Object position data:
========
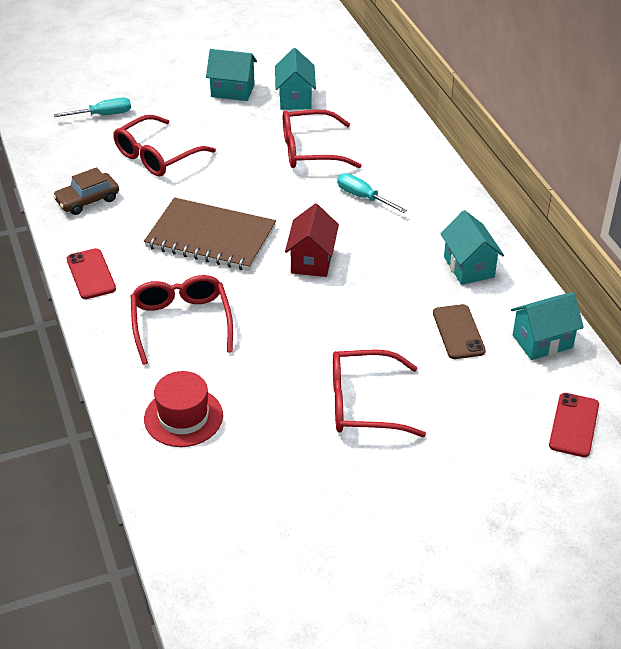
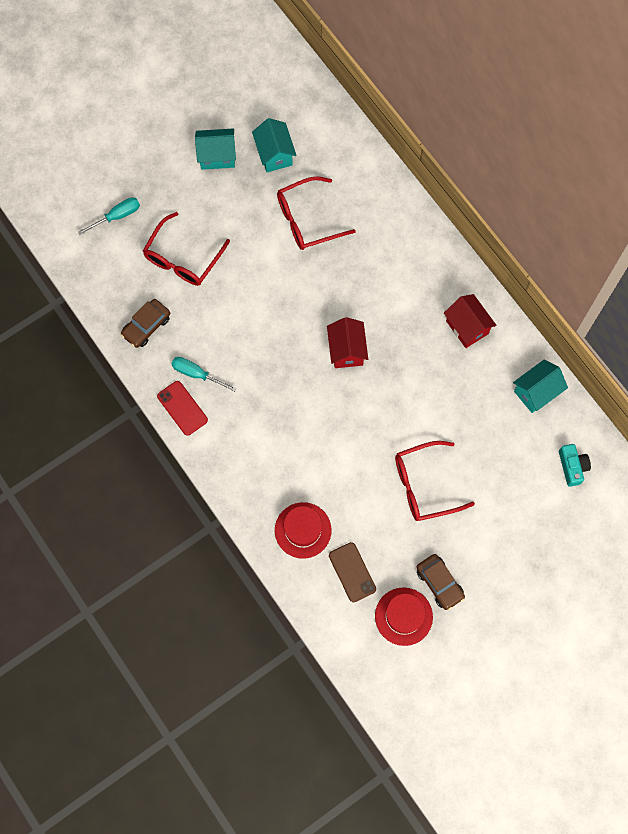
camera: 15 degrees left, 30 degrees up
(181, 323) = (269, 441): red glasses -> none
(211, 237) = (260, 344): brown notebook -> none
(283, 541) = (403, 616): none -> red hat
(348, 513) = (439, 583): none -> brown car
(363, 197) = (366, 267): turquoise screwdriver -> turquoise screwdriver (197, 374)
(458, 332) = (474, 398): brown phone -> brown phone (352, 572)
(469, 267) = (467, 327): turquoise house -> red house
(574, 425) = (572, 467): red phone -> turquoise camera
========
What is expected: Without including any picture, repeat the data exactly.

Exercise answer:
camera: 15 degrees left, 30 degrees up
(181, 323) = (269, 441): red glasses -> none
(211, 237) = (260, 344): brown notebook -> none
(283, 541) = (403, 616): none -> red hat
(348, 513) = (439, 583): none -> brown car
(363, 197) = (366, 267): turquoise screwdriver -> turquoise screwdriver (197, 374)
(458, 332) = (474, 398): brown phone -> brown phone (352, 572)
(469, 267) = (467, 327): turquoise house -> red house
(574, 425) = (572, 467): red phone -> turquoise camera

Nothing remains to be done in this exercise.